■ **What needs to be done**:
Could you transcribe every record below exactly, leaving out any pictures?

──────── Input records

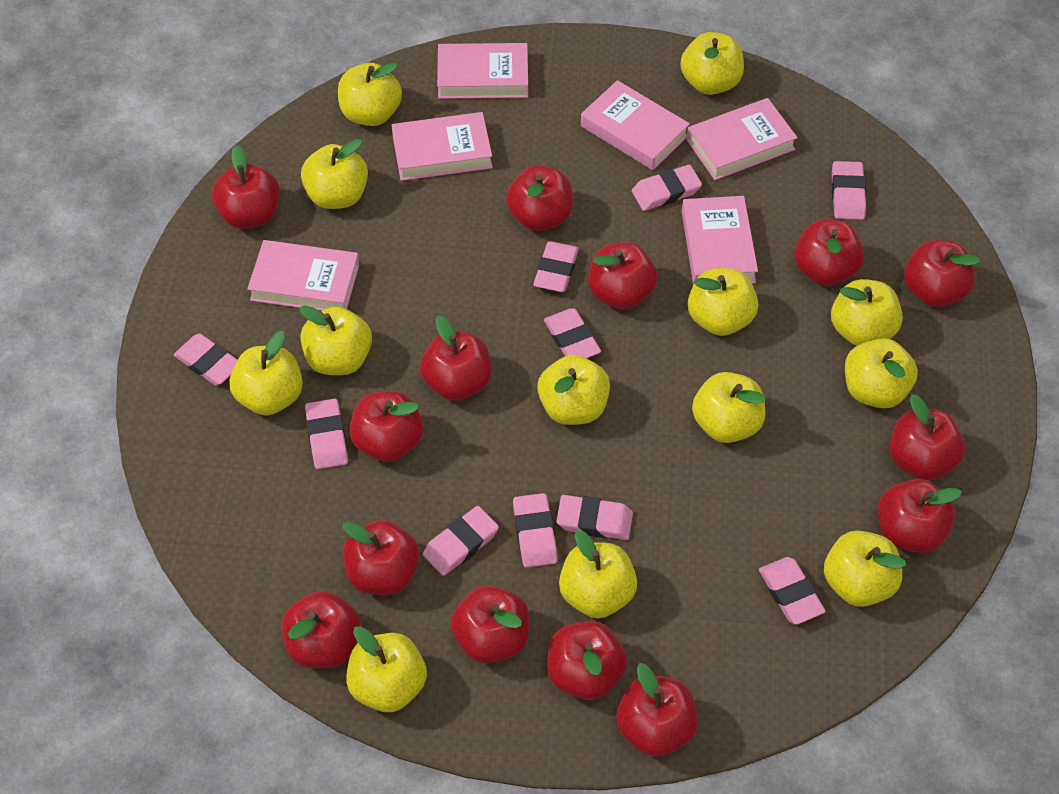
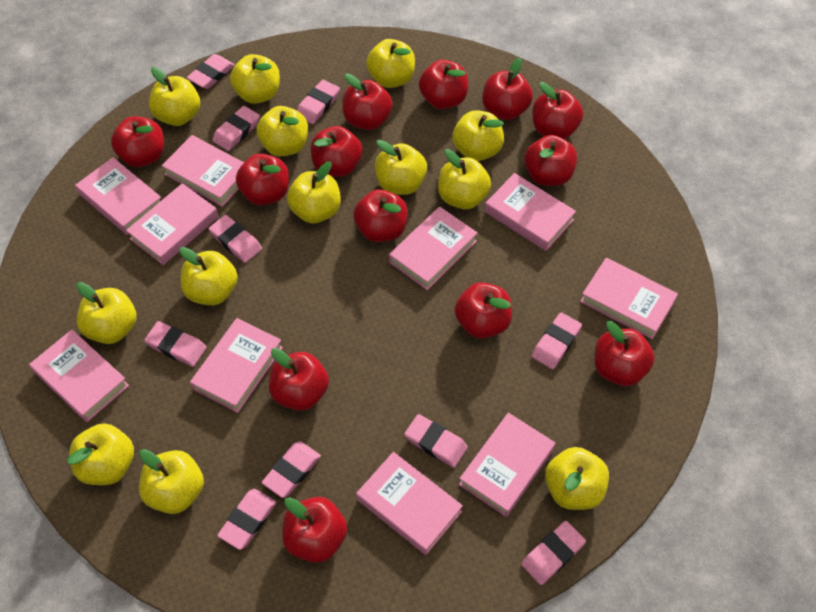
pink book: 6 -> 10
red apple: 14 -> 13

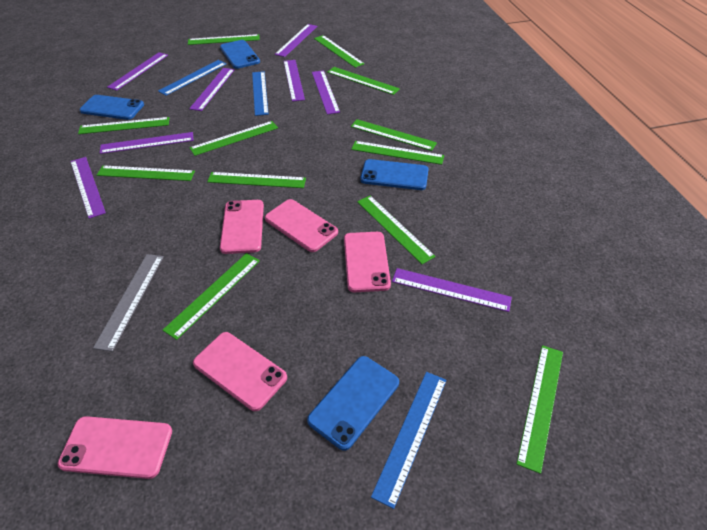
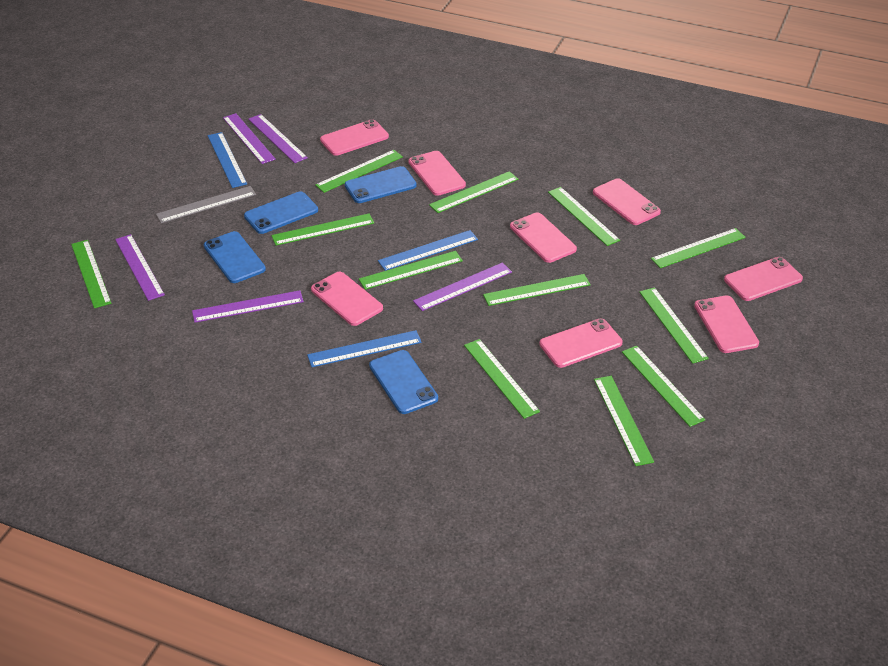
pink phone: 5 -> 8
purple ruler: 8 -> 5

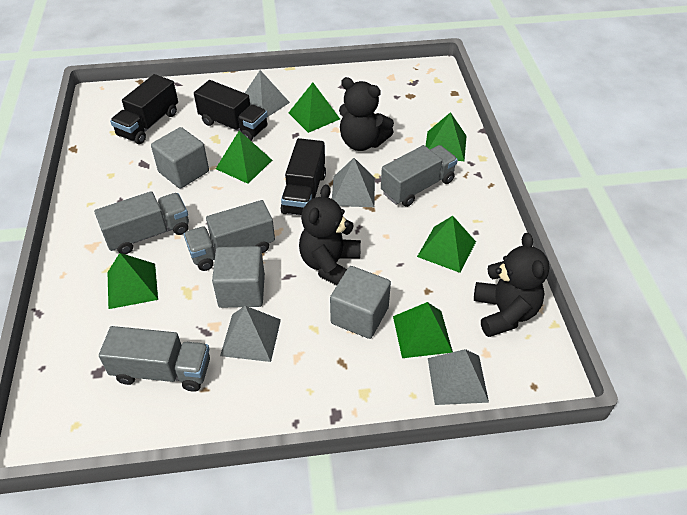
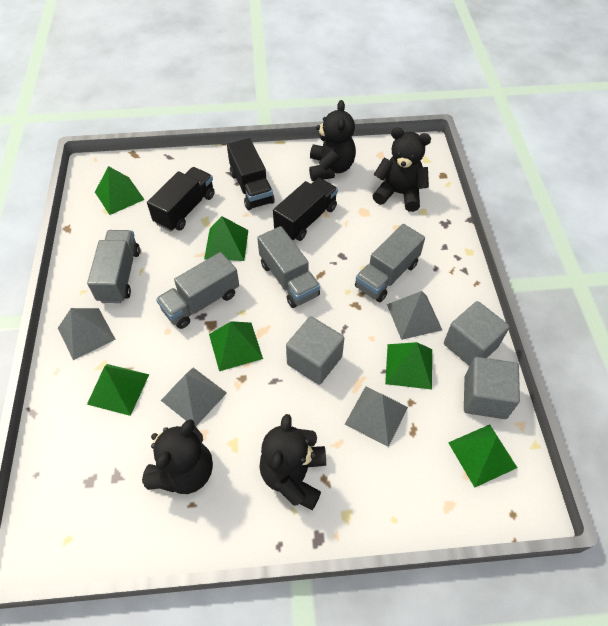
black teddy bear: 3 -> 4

────────────────

■ **Task response**:
pink book: 6 -> 10
red apple: 14 -> 13

pink phone: 5 -> 8
purple ruler: 8 -> 5

black teddy bear: 3 -> 4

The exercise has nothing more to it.